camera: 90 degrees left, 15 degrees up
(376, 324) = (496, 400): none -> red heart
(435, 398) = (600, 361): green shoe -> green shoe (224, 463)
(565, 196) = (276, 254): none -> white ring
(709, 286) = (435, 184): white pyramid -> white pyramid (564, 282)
_____
- **Problem description**: Give back exactly the lines from the one containing "(435, 398) = (600, 361): green" through the end of the material above, and nothing else.

- **Reply to the exercise**:
(435, 398) = (600, 361): green shoe -> green shoe (224, 463)
(565, 196) = (276, 254): none -> white ring
(709, 286) = (435, 184): white pyramid -> white pyramid (564, 282)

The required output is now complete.